→ **Provided records**
# # # #

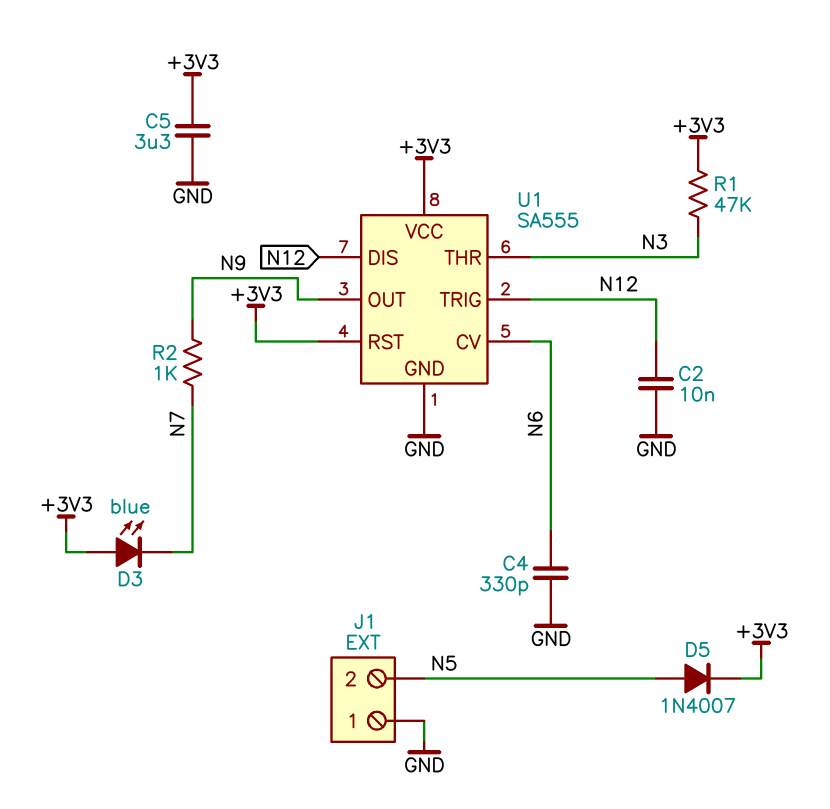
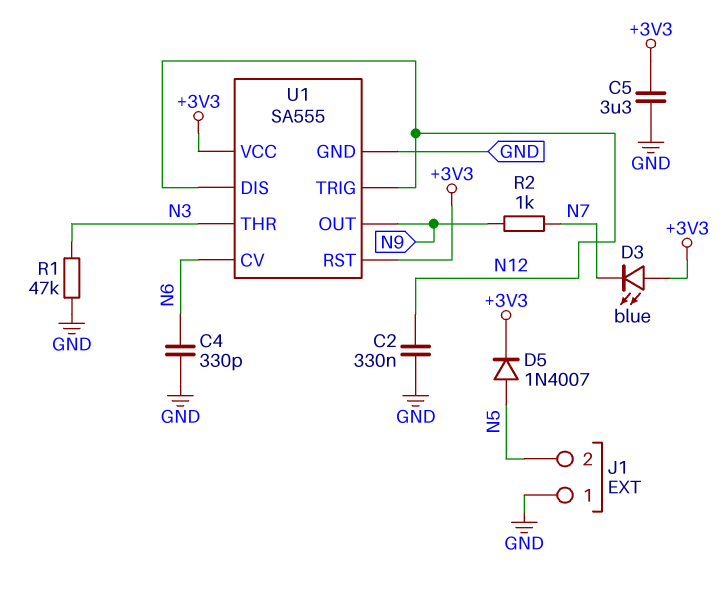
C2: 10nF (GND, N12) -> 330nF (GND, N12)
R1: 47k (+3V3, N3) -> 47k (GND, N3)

# # # #

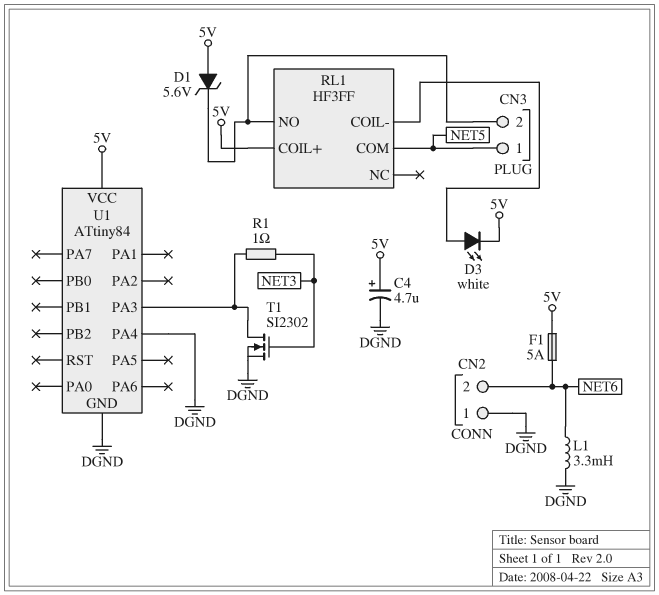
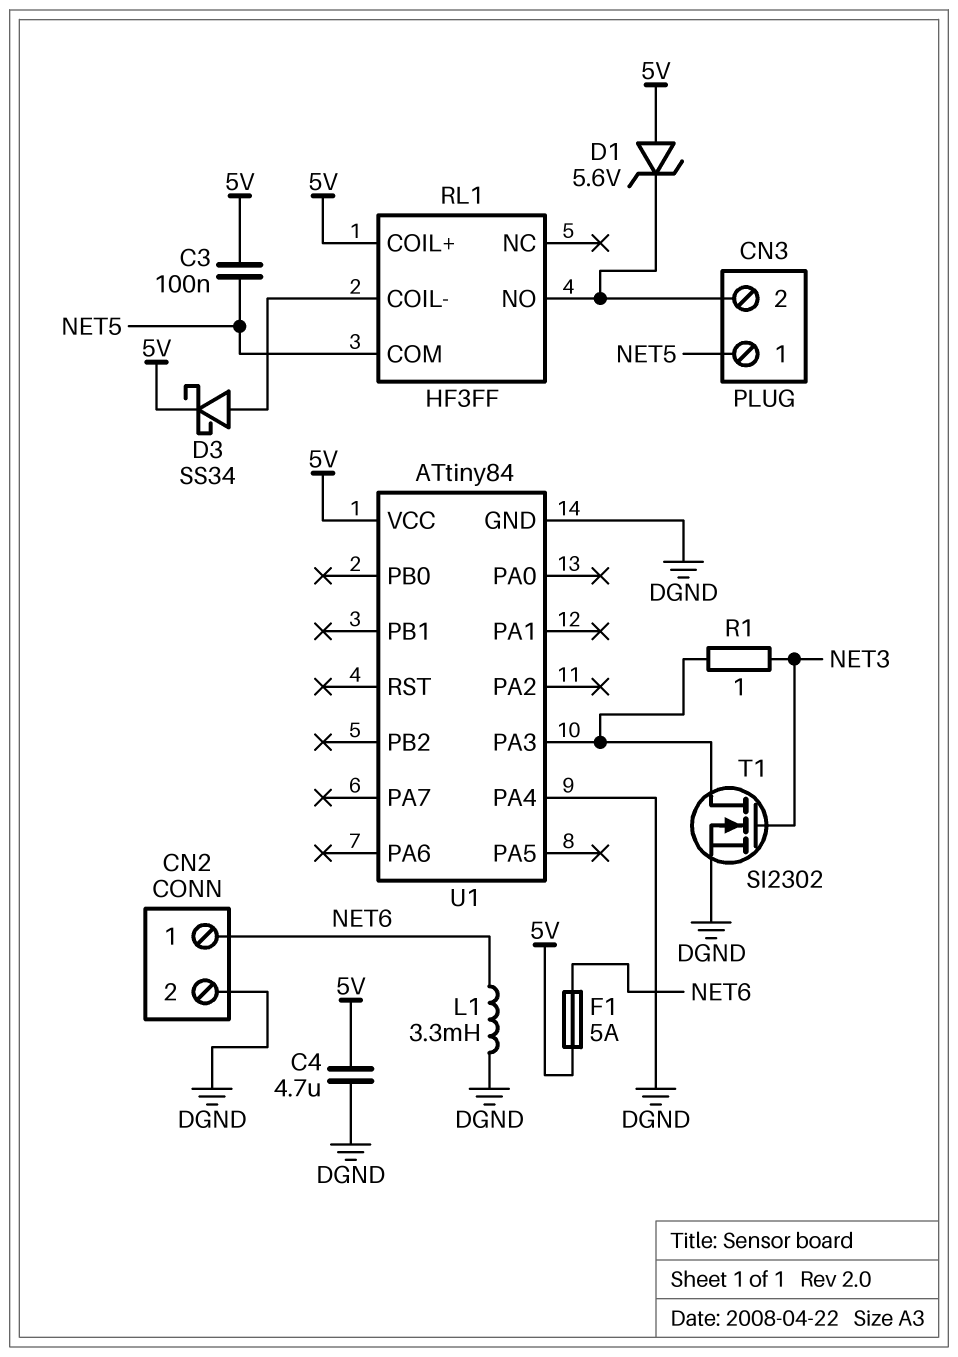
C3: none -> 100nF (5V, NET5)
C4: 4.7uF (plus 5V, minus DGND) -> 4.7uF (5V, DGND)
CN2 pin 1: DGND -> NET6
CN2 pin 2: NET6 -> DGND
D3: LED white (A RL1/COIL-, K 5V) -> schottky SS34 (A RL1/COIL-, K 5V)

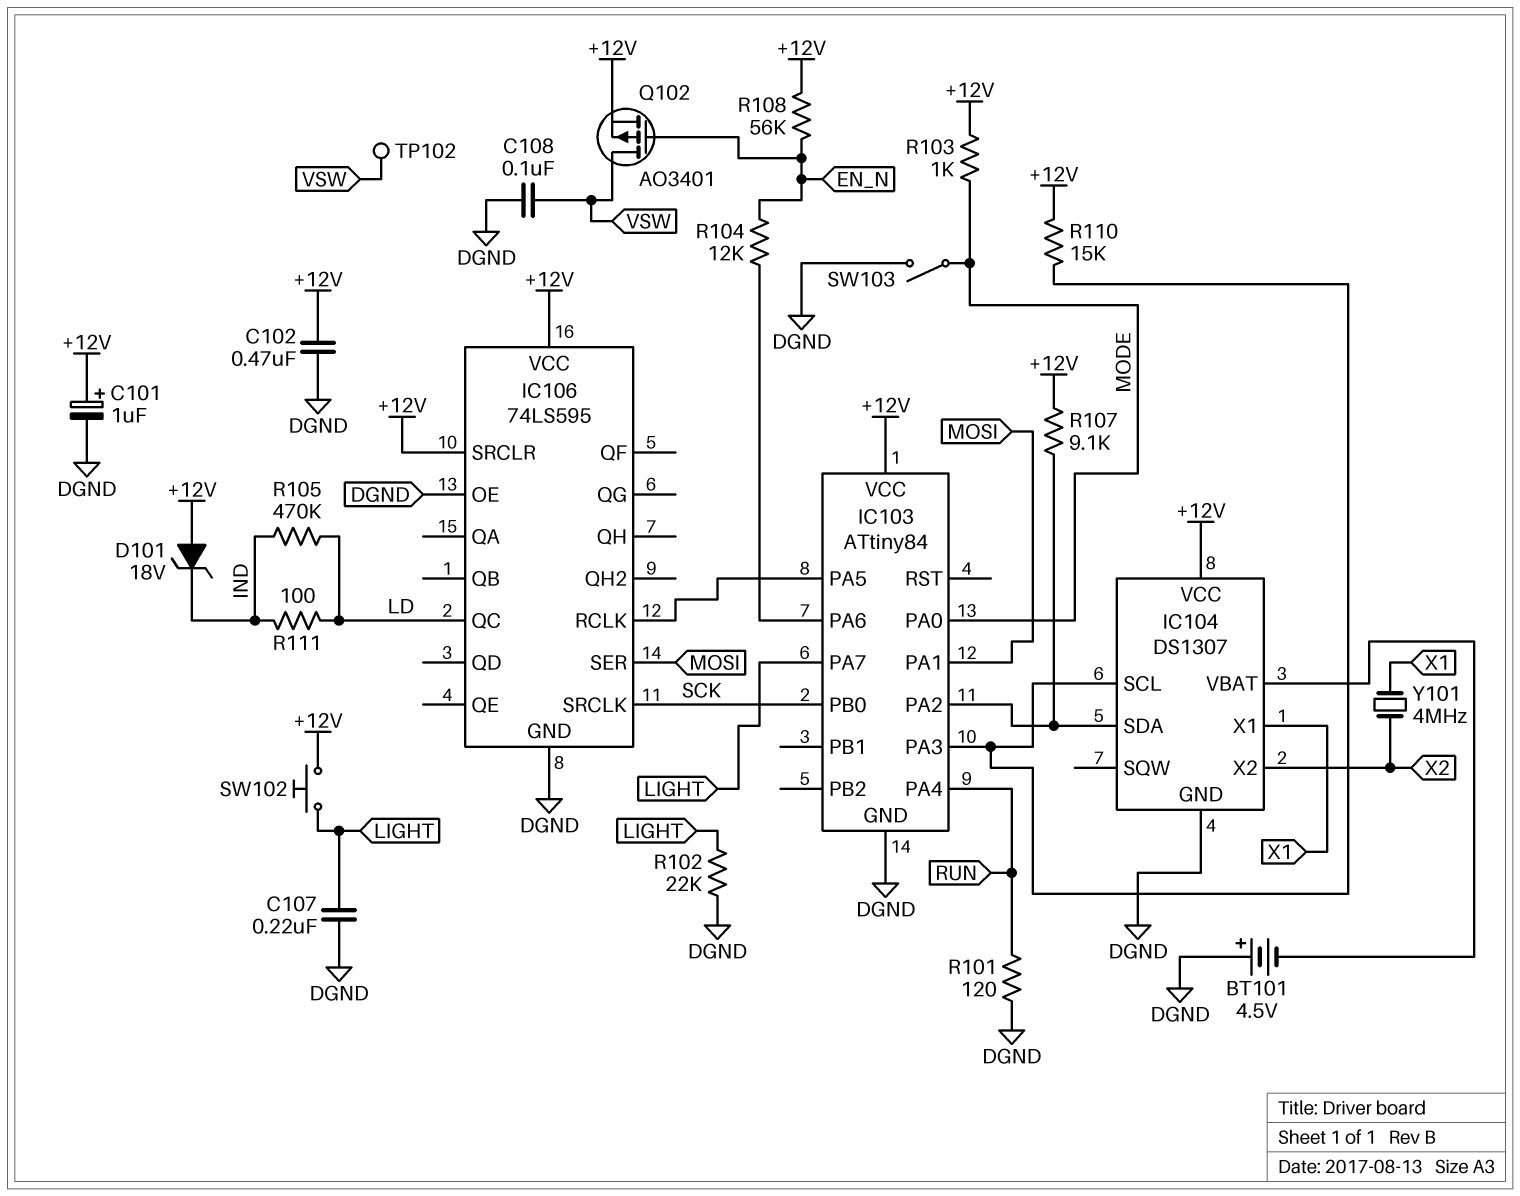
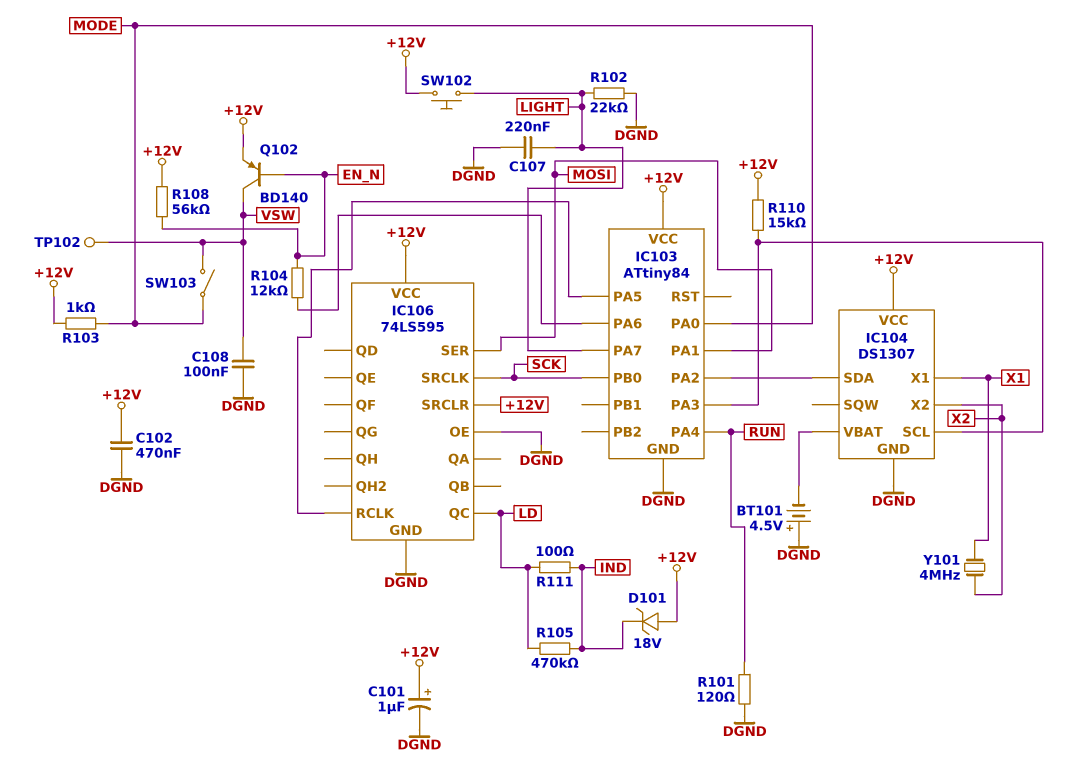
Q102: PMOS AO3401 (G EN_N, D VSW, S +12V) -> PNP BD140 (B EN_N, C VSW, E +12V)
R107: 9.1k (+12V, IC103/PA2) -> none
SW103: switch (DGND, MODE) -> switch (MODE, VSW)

# # # #

→ **Try it**
Look through the listing and extract every line with "DGND" in it.

→ **Exercise response**
C4: 4.7uF (plus 5V, minus DGND) -> 4.7uF (5V, DGND)
CN2 pin 1: DGND -> NET6
CN2 pin 2: NET6 -> DGND
SW103: switch (DGND, MODE) -> switch (MODE, VSW)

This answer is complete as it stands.